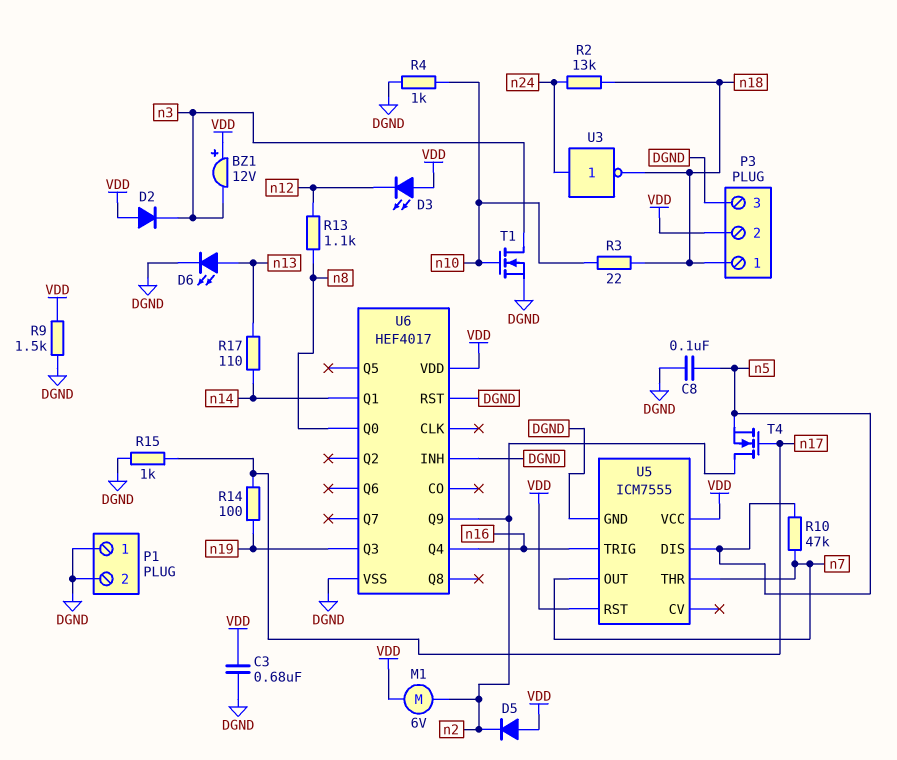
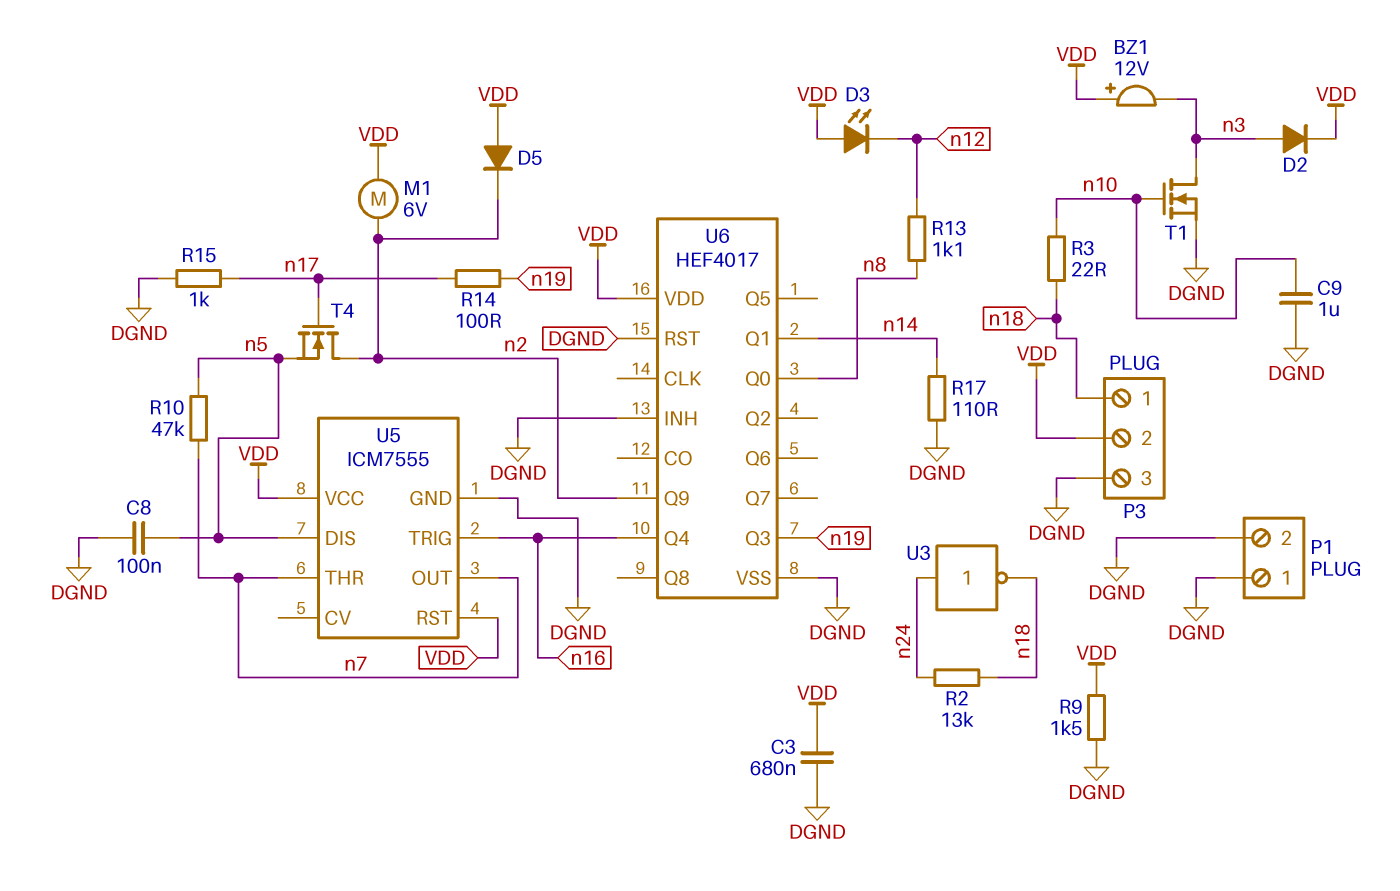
C9: none -> 1uF (DGND, n10)
D2: diode (A VDD, K n3) -> diode (A n3, K VDD)
D6: LED (A n13, K DGND) -> none
R4: 1k (DGND, n10) -> none
R17: 110 (n13, n14) -> 110 (DGND, n14)

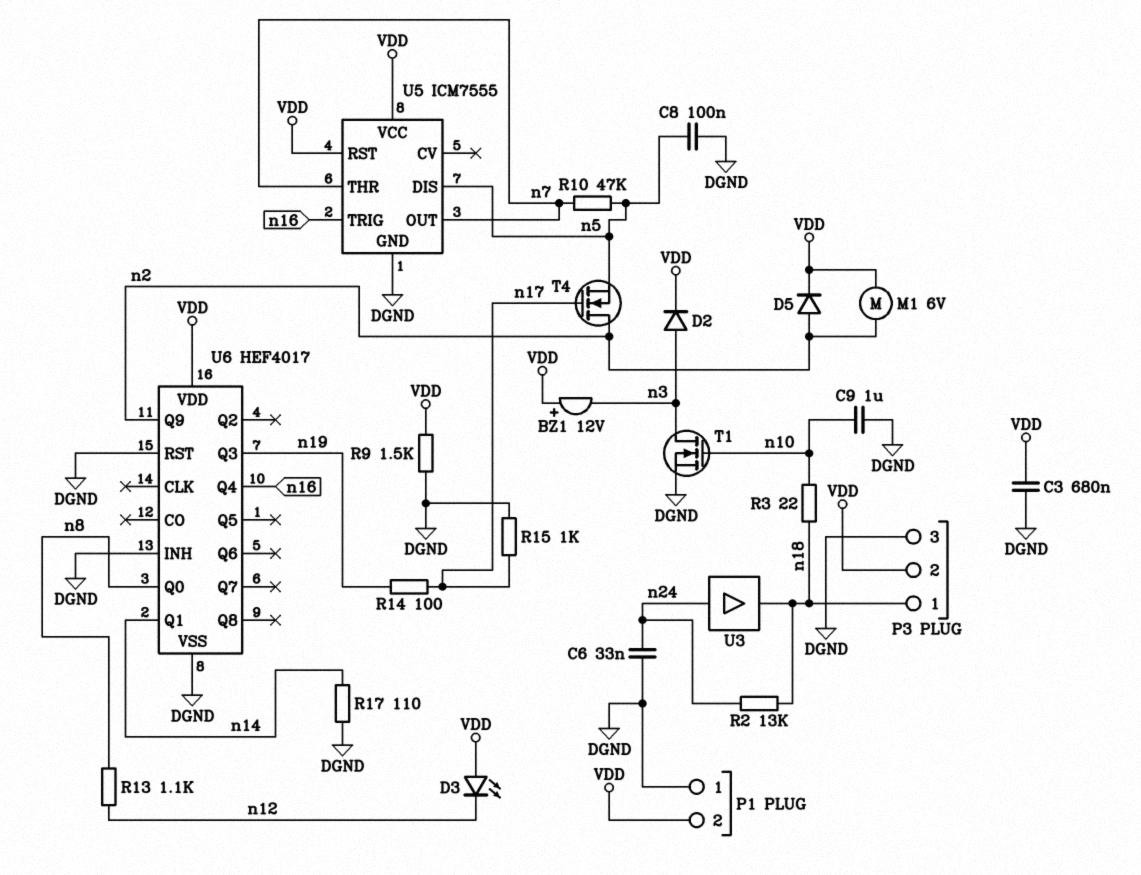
C6: none -> 33nF (DGND, n24)
D5: diode (A VDD, K n2) -> diode (A n2, K VDD)
P1 pin 2: DGND -> VDD
U3: NOT (in n24, out n18) -> buffer (in n24, out n18)

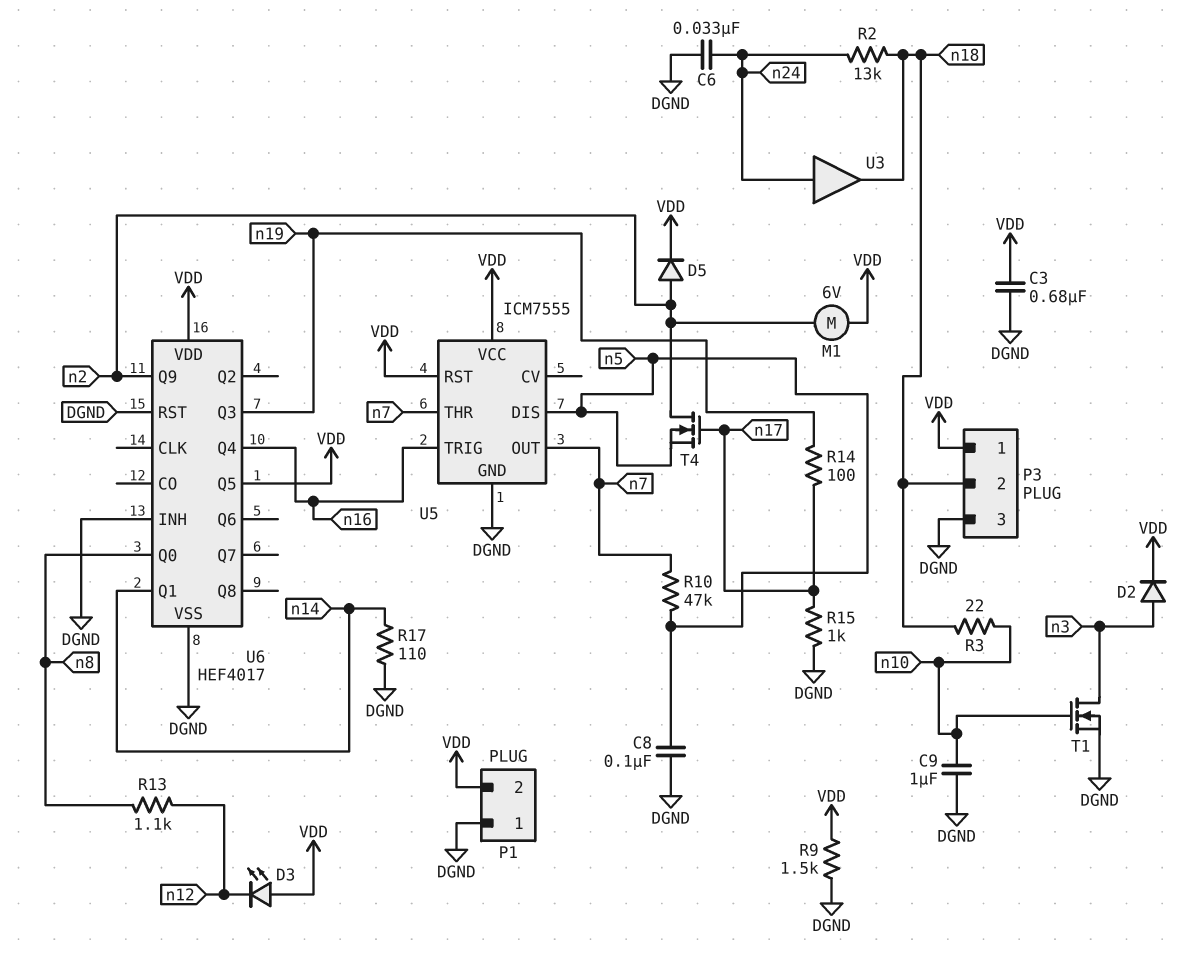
BZ1: buzzer 12V (plus VDD, minus n3) -> none
P3 pin 1: n18 -> VDD
P3 pin 2: VDD -> n18
U6 pin Q5: none -> VDD

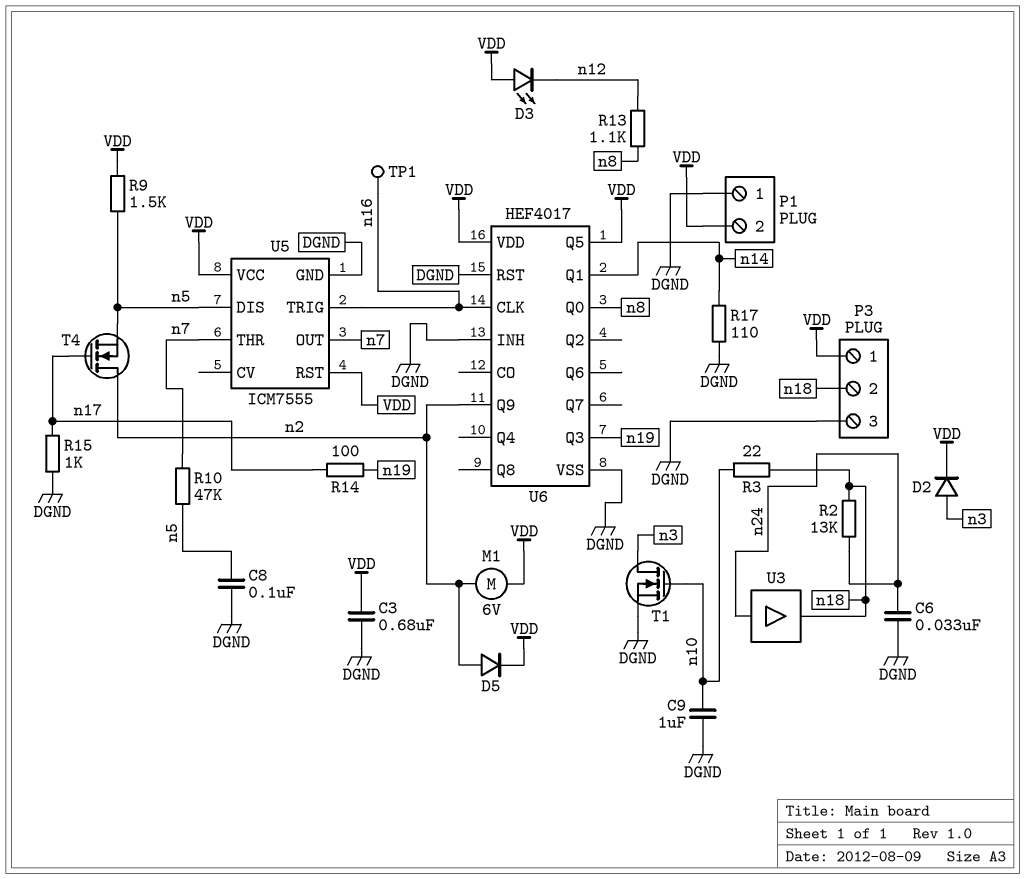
R9: 1.5k (DGND, VDD) -> 1.5k (VDD, n5)
TP1: none -> test point (n16)
U6 pin CLK: none -> n16
U6 pin Q4: n16 -> none

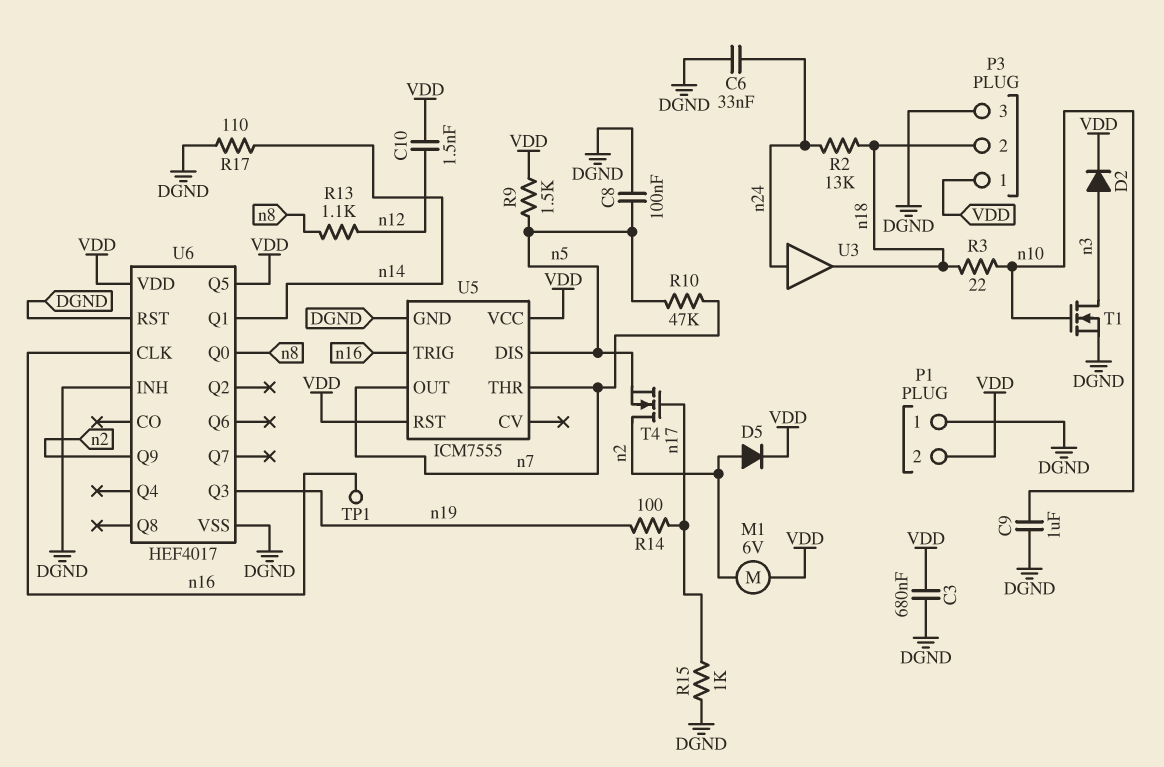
C10: none -> 1.5nF (VDD, n12)
D3: LED (A VDD, K n12) -> none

☆ ☆ ☆ ☆ ☆

TASK TO CARRY OUT: The expected response is every line of the material, written out exactly, with the images removed.

EXERCISE SOLUTION:
C9: none -> 1uF (DGND, n10)
D2: diode (A VDD, K n3) -> diode (A n3, K VDD)
D6: LED (A n13, K DGND) -> none
R4: 1k (DGND, n10) -> none
R17: 110 (n13, n14) -> 110 (DGND, n14)

C6: none -> 33nF (DGND, n24)
D5: diode (A VDD, K n2) -> diode (A n2, K VDD)
P1 pin 2: DGND -> VDD
U3: NOT (in n24, out n18) -> buffer (in n24, out n18)

BZ1: buzzer 12V (plus VDD, minus n3) -> none
P3 pin 1: n18 -> VDD
P3 pin 2: VDD -> n18
U6 pin Q5: none -> VDD

R9: 1.5k (DGND, VDD) -> 1.5k (VDD, n5)
TP1: none -> test point (n16)
U6 pin CLK: none -> n16
U6 pin Q4: n16 -> none

C10: none -> 1.5nF (VDD, n12)
D3: LED (A VDD, K n12) -> none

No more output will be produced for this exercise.